Instruction: The line containing "shelving: (108, 229) -> (204, 270), added" marks the end; copy exactly all lines from the start of the material up to and including it.

=== Section Start ===

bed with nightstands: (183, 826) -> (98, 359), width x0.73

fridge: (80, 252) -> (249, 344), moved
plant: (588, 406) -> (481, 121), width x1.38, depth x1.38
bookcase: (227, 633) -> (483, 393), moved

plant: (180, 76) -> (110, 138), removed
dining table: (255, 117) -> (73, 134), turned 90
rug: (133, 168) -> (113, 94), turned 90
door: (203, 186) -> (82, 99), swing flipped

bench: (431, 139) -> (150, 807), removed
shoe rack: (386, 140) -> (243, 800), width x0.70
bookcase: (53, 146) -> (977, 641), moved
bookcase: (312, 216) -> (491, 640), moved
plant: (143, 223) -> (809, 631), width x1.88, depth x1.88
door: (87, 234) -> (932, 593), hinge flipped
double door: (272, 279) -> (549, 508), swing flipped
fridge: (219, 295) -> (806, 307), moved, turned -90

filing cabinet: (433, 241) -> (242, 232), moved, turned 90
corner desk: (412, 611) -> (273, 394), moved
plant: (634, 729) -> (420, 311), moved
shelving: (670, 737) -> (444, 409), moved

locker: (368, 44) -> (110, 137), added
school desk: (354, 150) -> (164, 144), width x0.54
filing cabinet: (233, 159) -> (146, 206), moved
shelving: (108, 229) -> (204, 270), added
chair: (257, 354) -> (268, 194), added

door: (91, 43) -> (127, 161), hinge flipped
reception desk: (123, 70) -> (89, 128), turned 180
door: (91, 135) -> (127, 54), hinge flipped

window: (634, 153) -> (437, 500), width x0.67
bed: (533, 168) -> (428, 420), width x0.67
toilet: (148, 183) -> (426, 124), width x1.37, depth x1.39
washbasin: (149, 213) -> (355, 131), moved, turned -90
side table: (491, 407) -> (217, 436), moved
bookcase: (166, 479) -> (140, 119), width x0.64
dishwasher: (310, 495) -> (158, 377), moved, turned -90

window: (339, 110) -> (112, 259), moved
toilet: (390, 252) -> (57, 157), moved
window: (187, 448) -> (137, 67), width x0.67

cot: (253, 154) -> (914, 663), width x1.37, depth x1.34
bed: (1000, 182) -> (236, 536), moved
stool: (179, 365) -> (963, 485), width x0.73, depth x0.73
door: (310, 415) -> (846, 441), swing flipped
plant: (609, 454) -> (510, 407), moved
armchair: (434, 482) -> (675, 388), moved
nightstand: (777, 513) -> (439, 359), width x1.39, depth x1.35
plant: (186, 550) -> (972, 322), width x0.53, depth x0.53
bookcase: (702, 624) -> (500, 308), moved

=== Section End ===

Expected answer:
bed with nightstands: (183, 826) -> (98, 359), width x0.73

fridge: (80, 252) -> (249, 344), moved
plant: (588, 406) -> (481, 121), width x1.38, depth x1.38
bookcase: (227, 633) -> (483, 393), moved

plant: (180, 76) -> (110, 138), removed
dining table: (255, 117) -> (73, 134), turned 90
rug: (133, 168) -> (113, 94), turned 90
door: (203, 186) -> (82, 99), swing flipped

bench: (431, 139) -> (150, 807), removed
shoe rack: (386, 140) -> (243, 800), width x0.70
bookcase: (53, 146) -> (977, 641), moved
bookcase: (312, 216) -> (491, 640), moved
plant: (143, 223) -> (809, 631), width x1.88, depth x1.88
door: (87, 234) -> (932, 593), hinge flipped
double door: (272, 279) -> (549, 508), swing flipped
fridge: (219, 295) -> (806, 307), moved, turned -90

filing cabinet: (433, 241) -> (242, 232), moved, turned 90
corner desk: (412, 611) -> (273, 394), moved
plant: (634, 729) -> (420, 311), moved
shelving: (670, 737) -> (444, 409), moved

locker: (368, 44) -> (110, 137), added
school desk: (354, 150) -> (164, 144), width x0.54
filing cabinet: (233, 159) -> (146, 206), moved
shelving: (108, 229) -> (204, 270), added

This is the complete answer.